◆ **TASK PROMPT**:
Return the data below unaltered, but strip out the pictures.

(Before-and-after change data)
================================

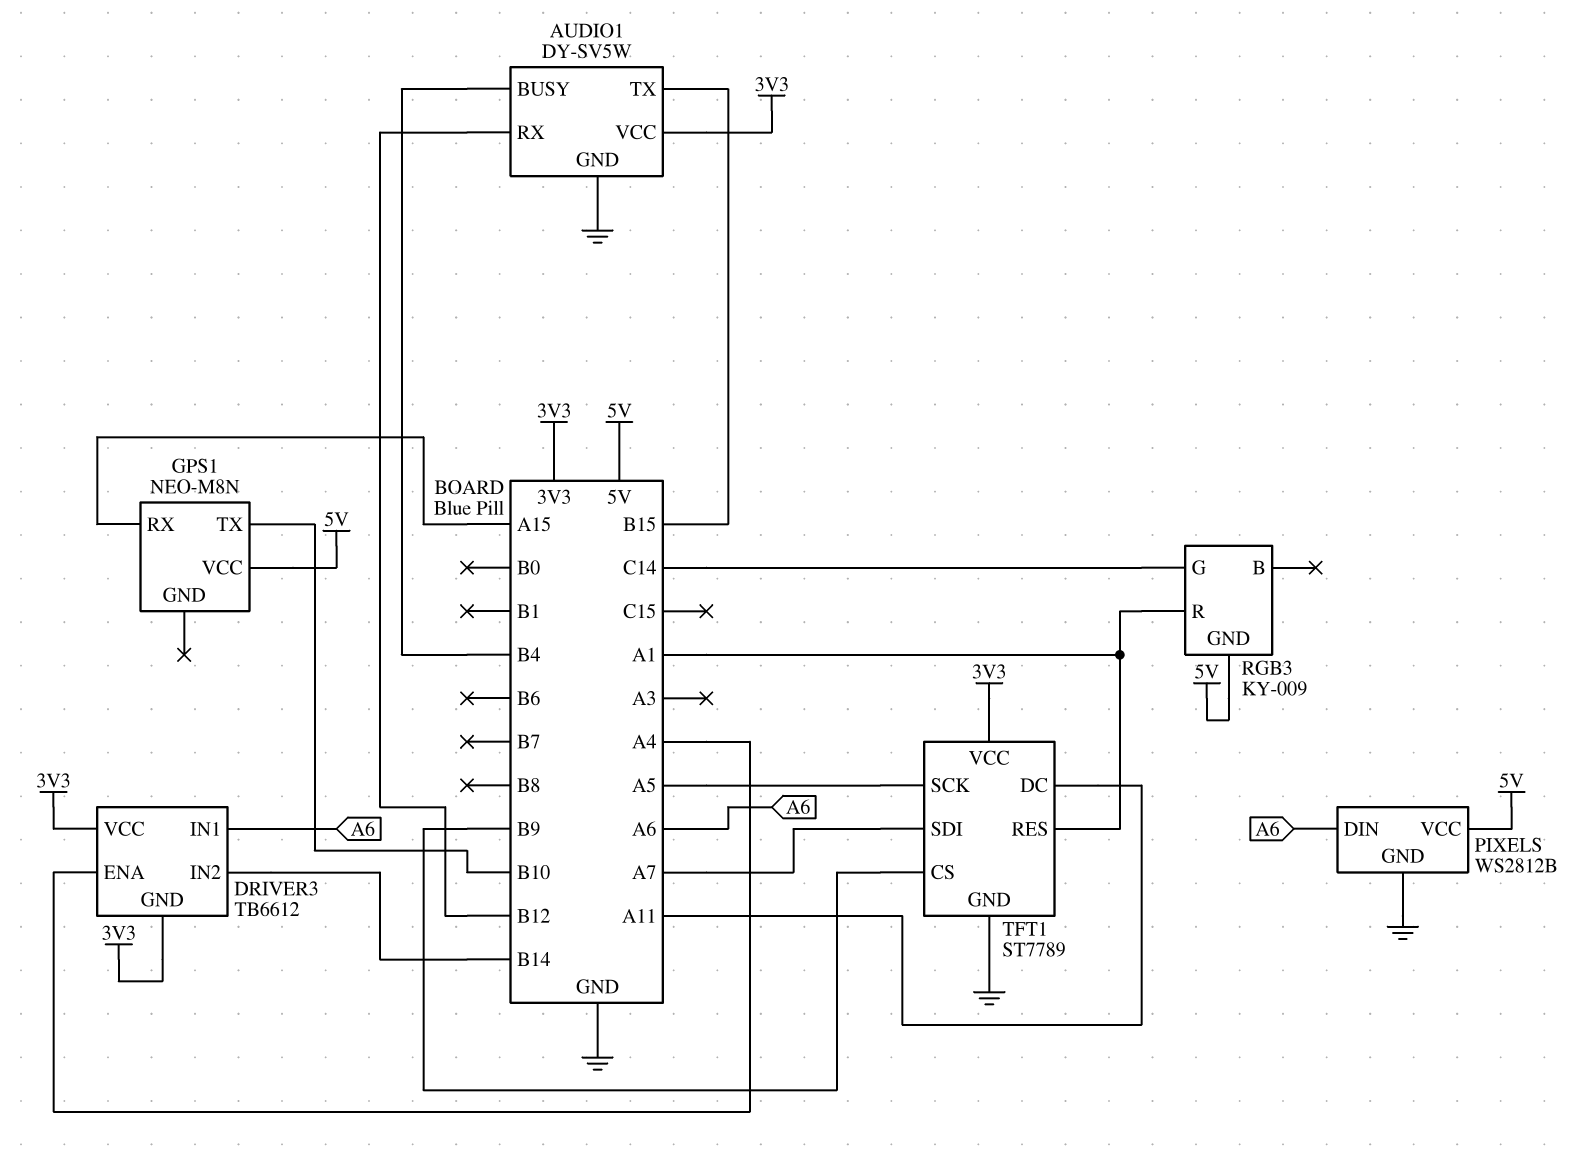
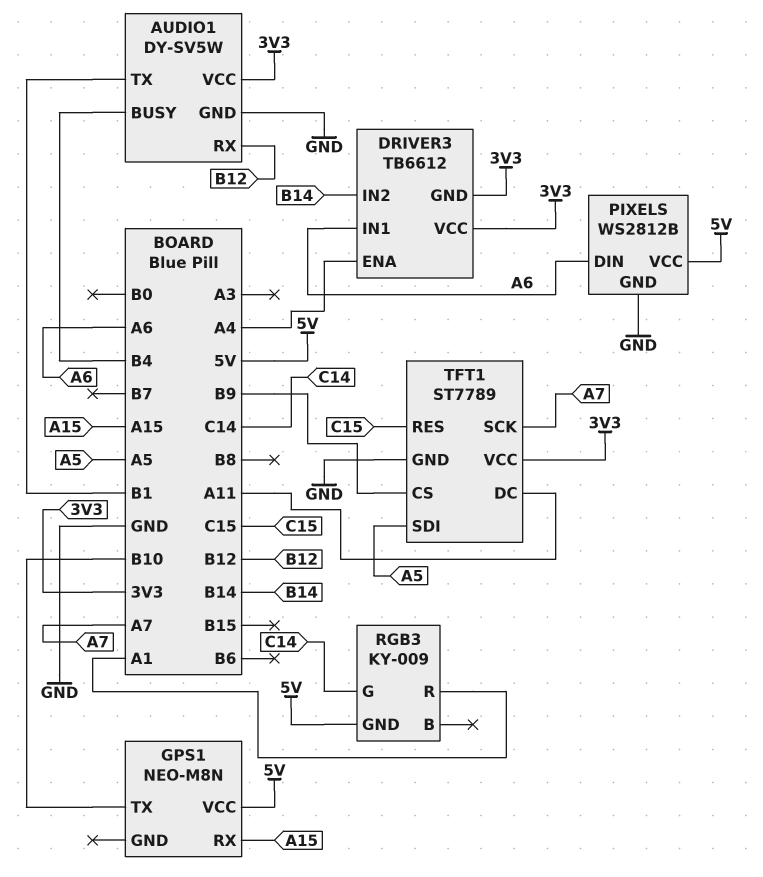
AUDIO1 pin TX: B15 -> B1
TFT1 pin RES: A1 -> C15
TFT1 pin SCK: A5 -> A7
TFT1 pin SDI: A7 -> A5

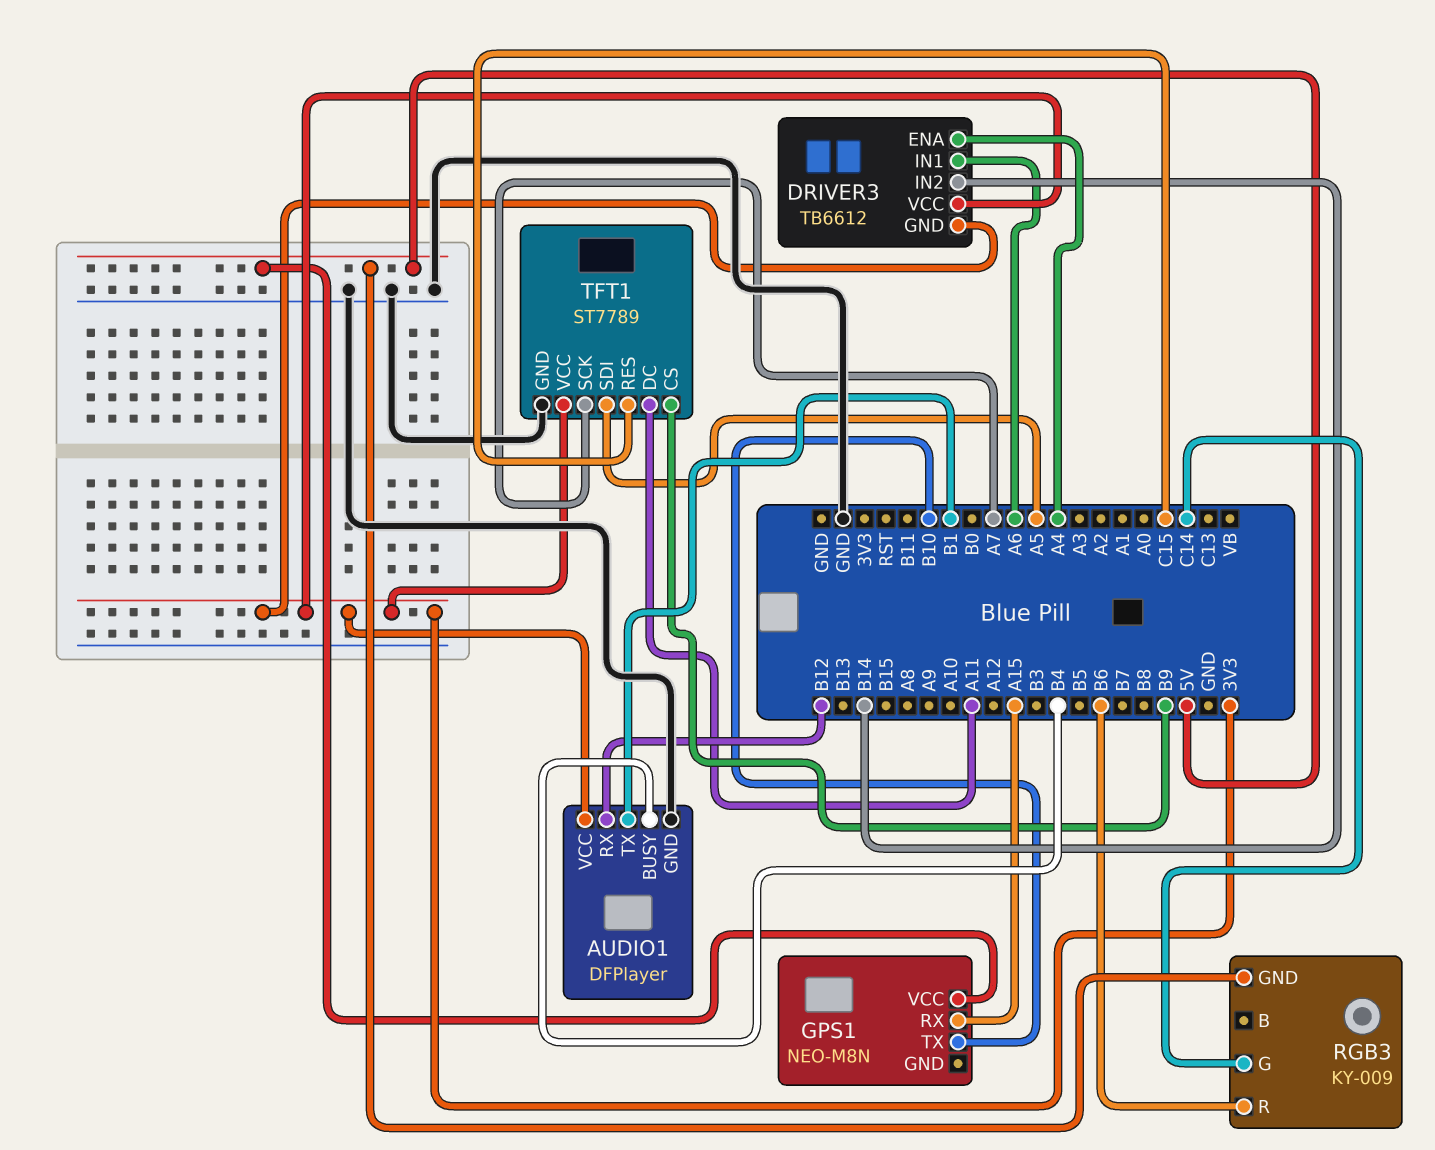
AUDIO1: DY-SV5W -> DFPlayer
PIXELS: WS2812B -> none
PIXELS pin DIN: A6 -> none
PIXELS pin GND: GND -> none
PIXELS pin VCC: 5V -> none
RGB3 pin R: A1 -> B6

================================

◆ **ANSWER SPACE**:
AUDIO1 pin TX: B15 -> B1
TFT1 pin RES: A1 -> C15
TFT1 pin SCK: A5 -> A7
TFT1 pin SDI: A7 -> A5

AUDIO1: DY-SV5W -> DFPlayer
PIXELS: WS2812B -> none
PIXELS pin DIN: A6 -> none
PIXELS pin GND: GND -> none
PIXELS pin VCC: 5V -> none
RGB3 pin R: A1 -> B6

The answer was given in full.